• Input records
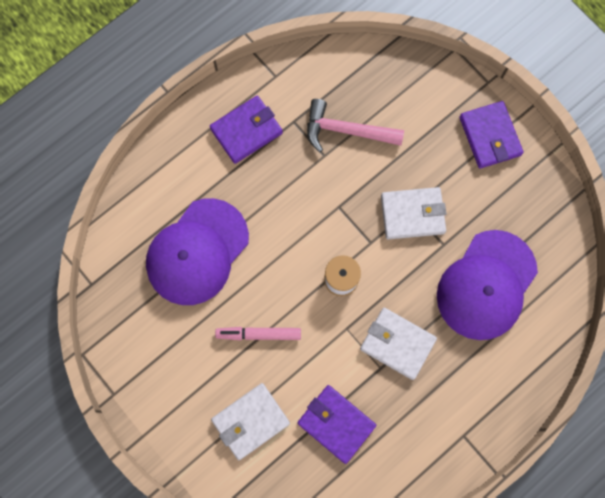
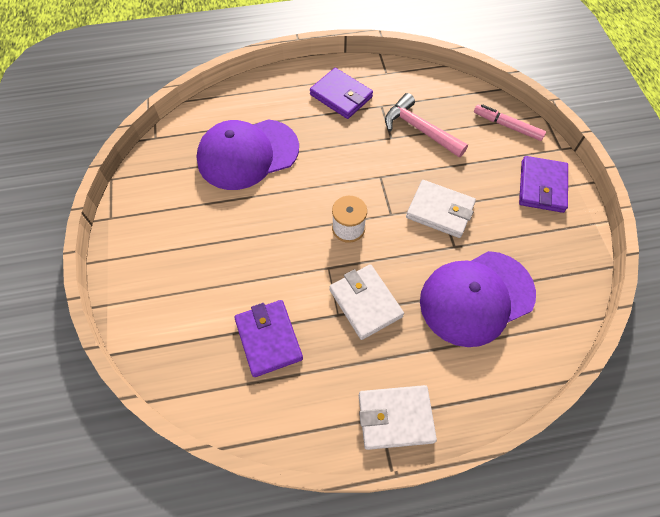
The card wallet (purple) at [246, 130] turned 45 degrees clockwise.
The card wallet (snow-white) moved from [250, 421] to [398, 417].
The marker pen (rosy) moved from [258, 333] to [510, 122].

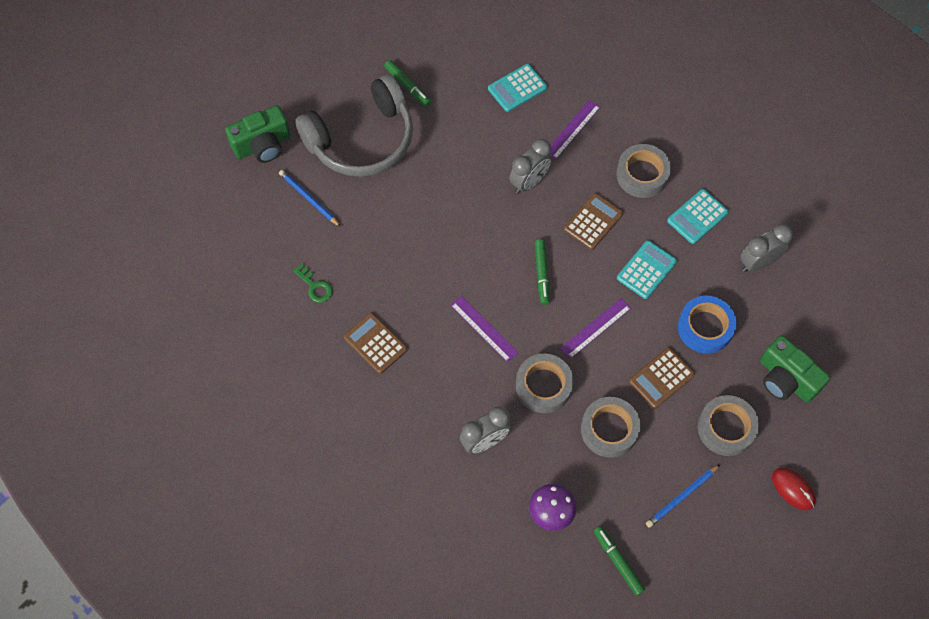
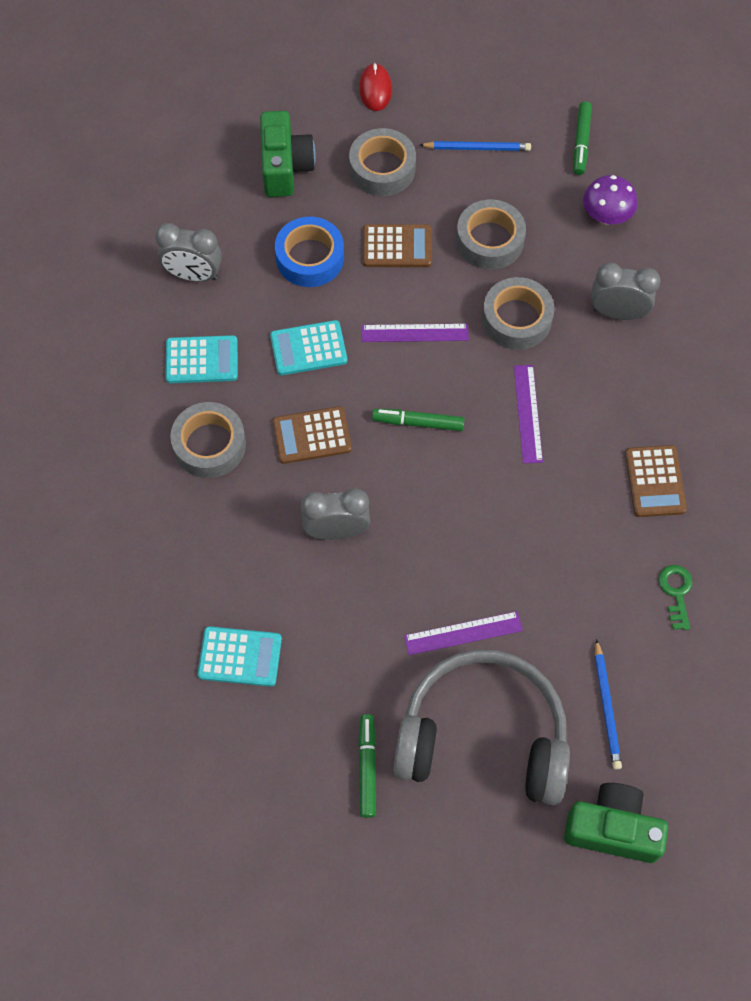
The marker pen (emerald) at [542, 272] turned 120 degrees counterclockwise.
The straightedge (purple) moved from [575, 130] to [463, 633].

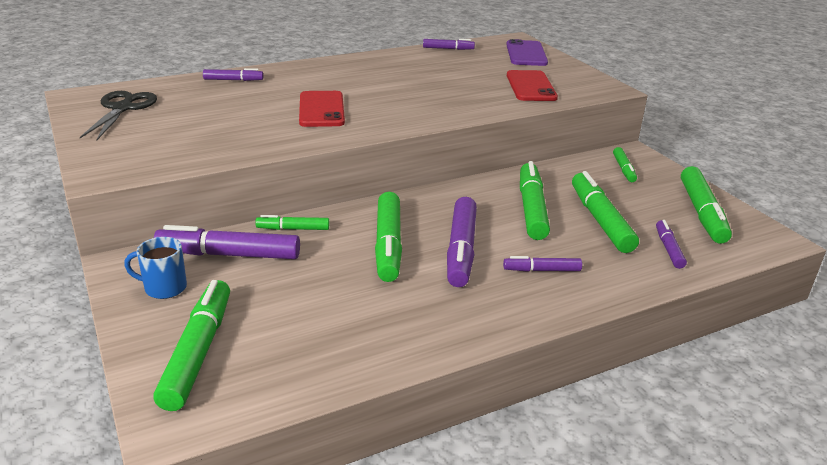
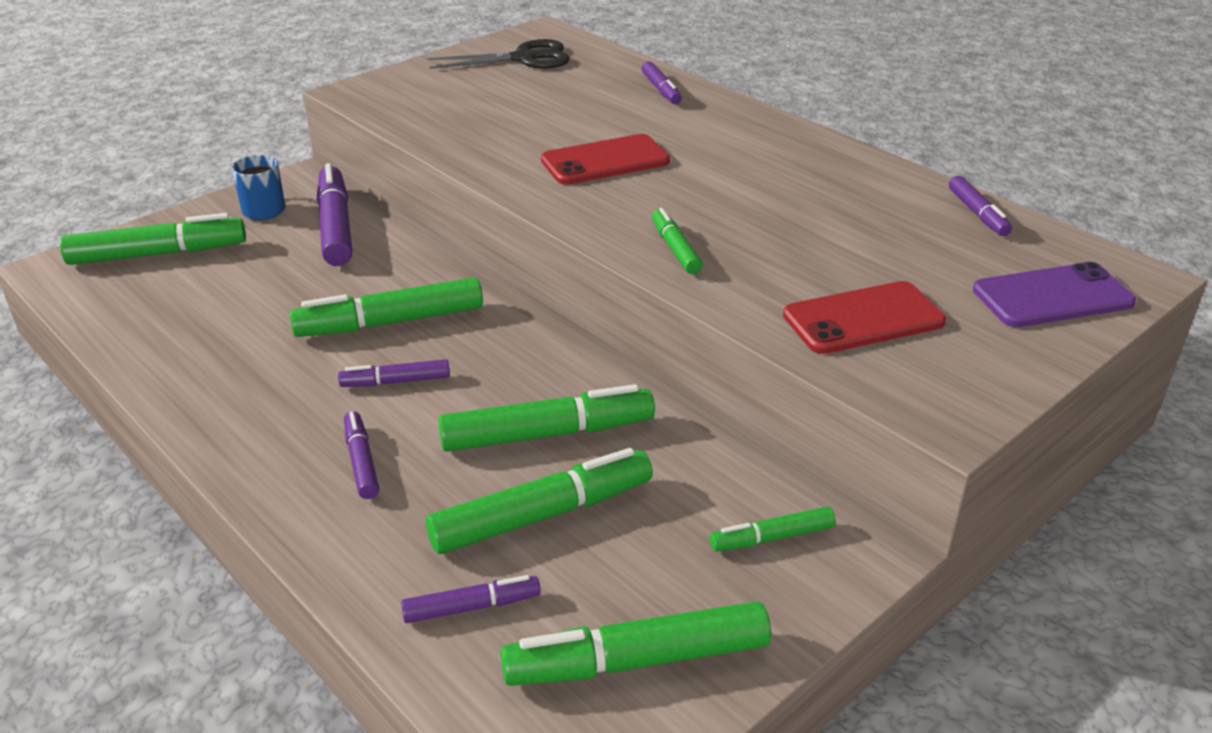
The marker pen (emerald) moved from [292, 222] to [677, 241].
The marker pen (purple) at [462, 242] changed to 0.54 times the size.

• Exercise prompt
The copy must start at the line containing "The marker pen (rosy)" and stop at the last line of the listing, both included, with every line exact and no pictures.

• Expected output
The marker pen (rosy) moved from [258, 333] to [510, 122].

The marker pen (emerald) at [542, 272] turned 120 degrees counterclockwise.
The straightedge (purple) moved from [575, 130] to [463, 633].

The marker pen (emerald) moved from [292, 222] to [677, 241].
The marker pen (purple) at [462, 242] changed to 0.54 times the size.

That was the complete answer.